__PROVIDED INFORMATION__:
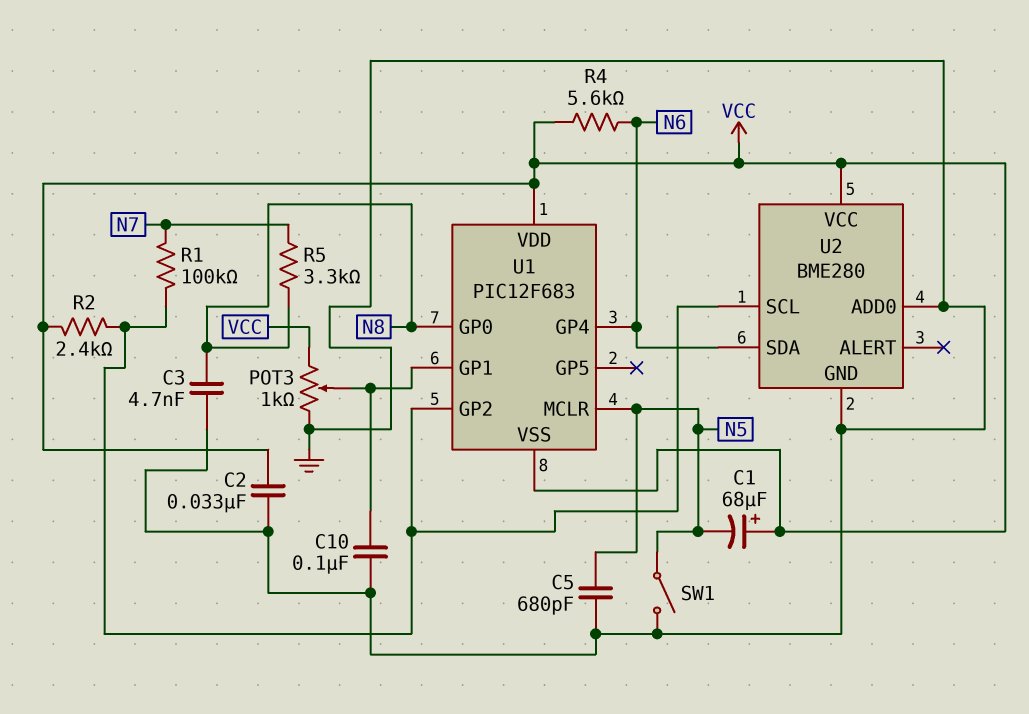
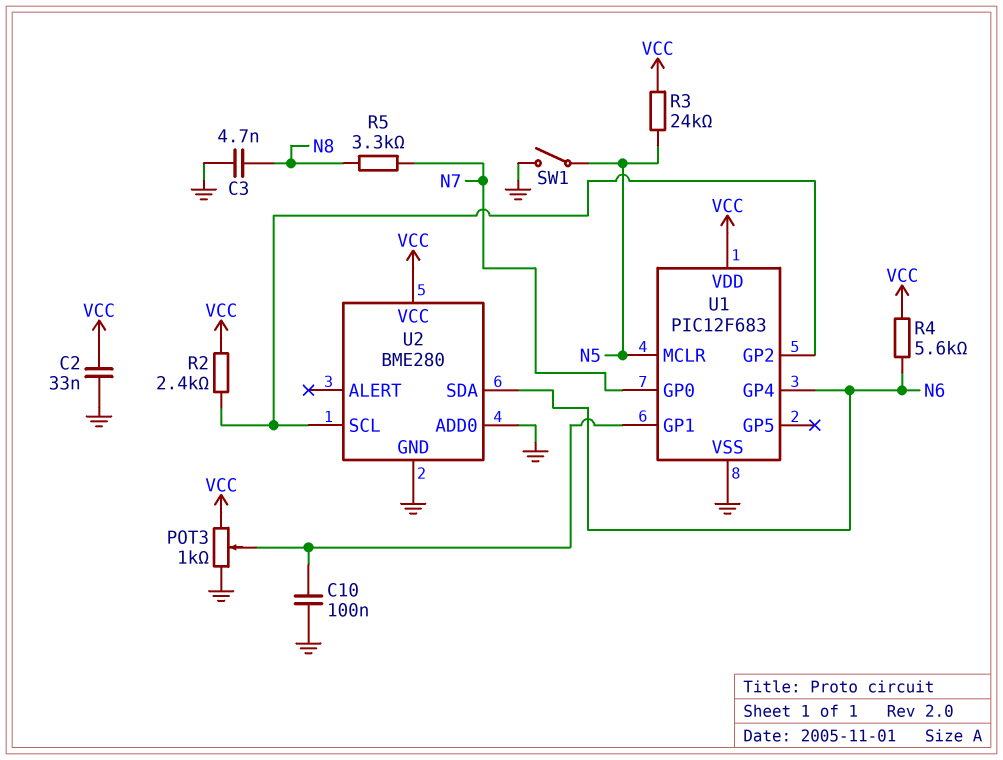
C1: 68uF (plus VCC, minus N5) -> none
C5: 680pF (GND, N5) -> none
R1: 100k (N7, U1/GP2) -> none
R3: none -> 24k (N5, VCC)
U1 pin GP0: N8 -> N7
U1 pin VSS: VCC -> GND

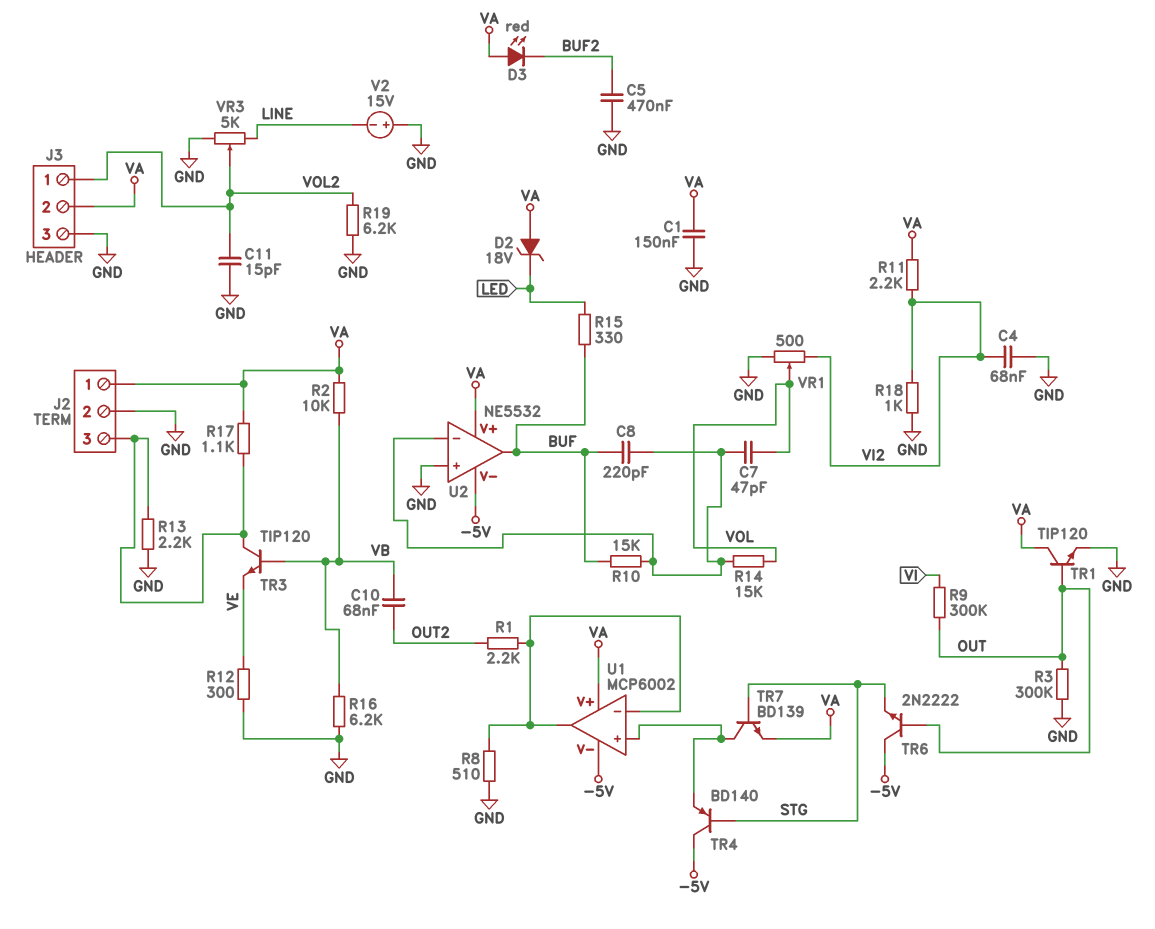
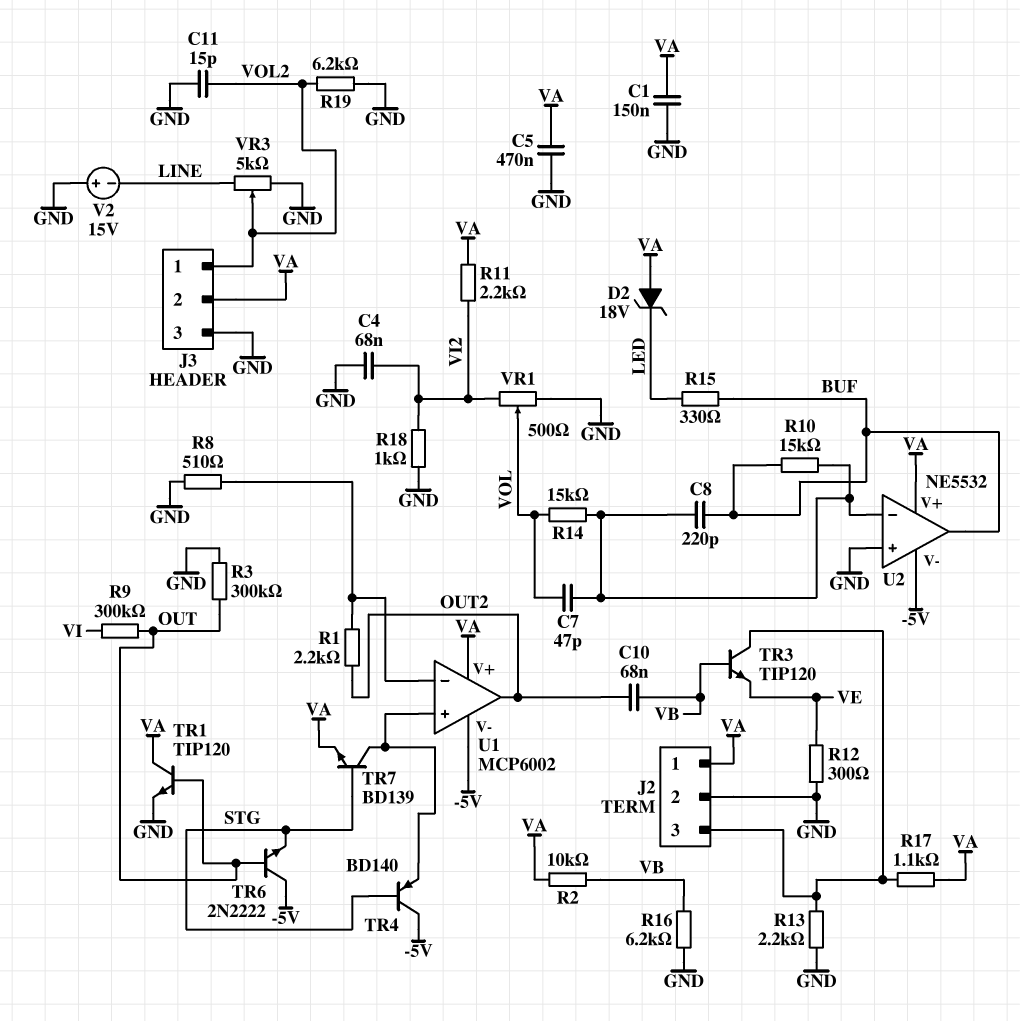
C5: 470nF (BUF2, GND) -> 470nF (GND, VA)
D3: LED red (A VA, K BUF2) -> none
U1 pin out: U1/in- -> OUT2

__EXERCISE REQUIREMENTS__:
Each line of the records with the word "none" in it is to be copied.

__SOLUTION TO THE EXERCISE__:
C1: 68uF (plus VCC, minus N5) -> none
C5: 680pF (GND, N5) -> none
R1: 100k (N7, U1/GP2) -> none
R3: none -> 24k (N5, VCC)
D3: LED red (A VA, K BUF2) -> none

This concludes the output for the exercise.